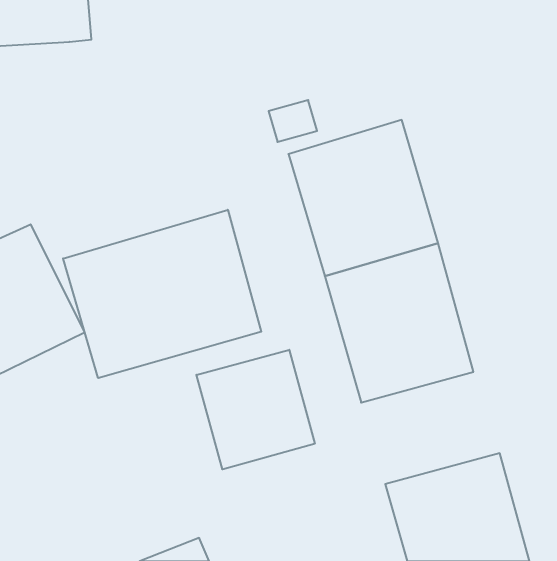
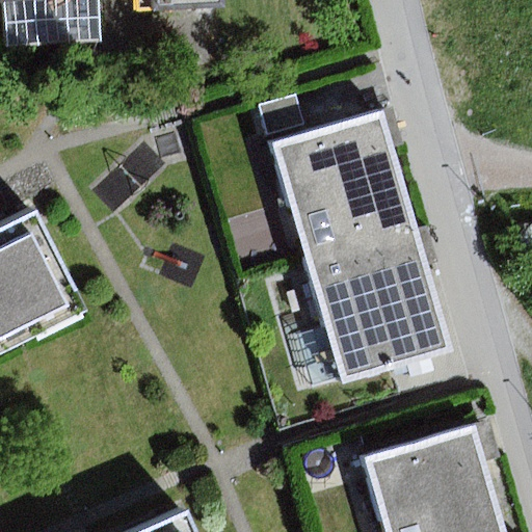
building: [63,210,261,378] -> none
building: [196,350,315,469] -> none

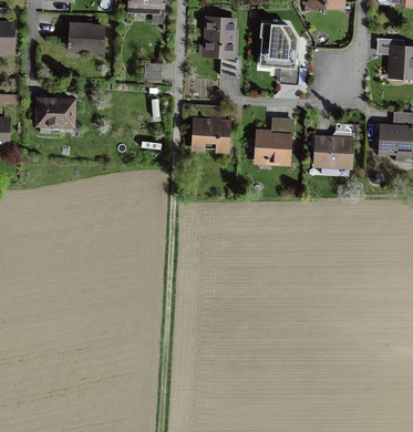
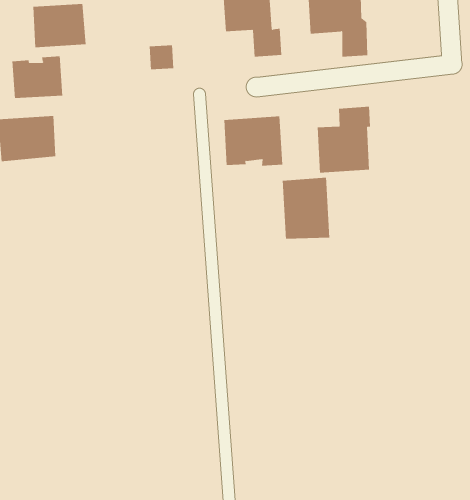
building: none -> [12,56,63,99]
building: [313,125,354,169] -> none
building: none -> [282,177,330,239]

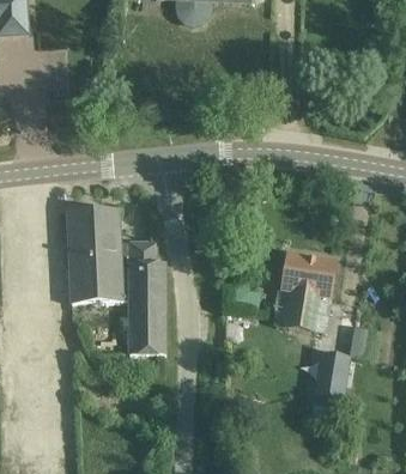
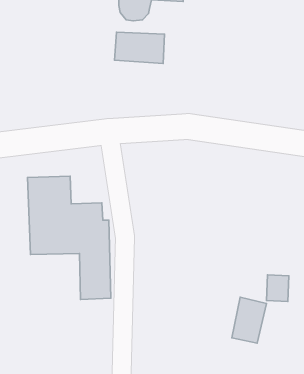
building: none -> [115,32,164,64]
building: [281,254,335,329] -> none

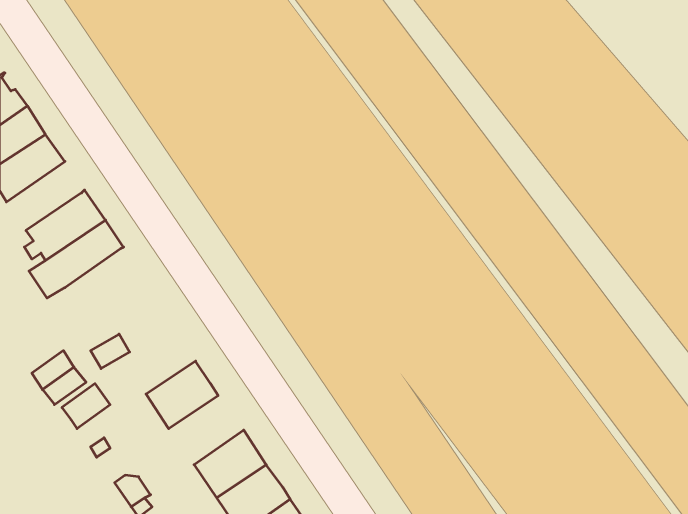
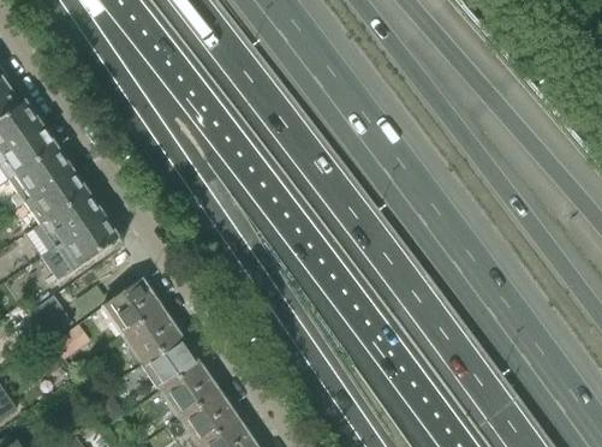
building: none -> [8,145,71,205]
building: none -> [55,214,119,270]
building: none -> [102,279,160,332]
building: none -> [138,333,198,388]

|---|

DIRECTIVE:
Each line from the one containing "building: [313,125,354,169] -> none" to the final line of the data must be printed exactly, both included, with nothing else and no pictures.

RESPONSE TO THIS EXERCISE:
building: [313,125,354,169] -> none
building: none -> [282,177,330,239]

building: none -> [115,32,164,64]
building: [281,254,335,329] -> none

building: none -> [8,145,71,205]
building: none -> [55,214,119,270]
building: none -> [102,279,160,332]
building: none -> [138,333,198,388]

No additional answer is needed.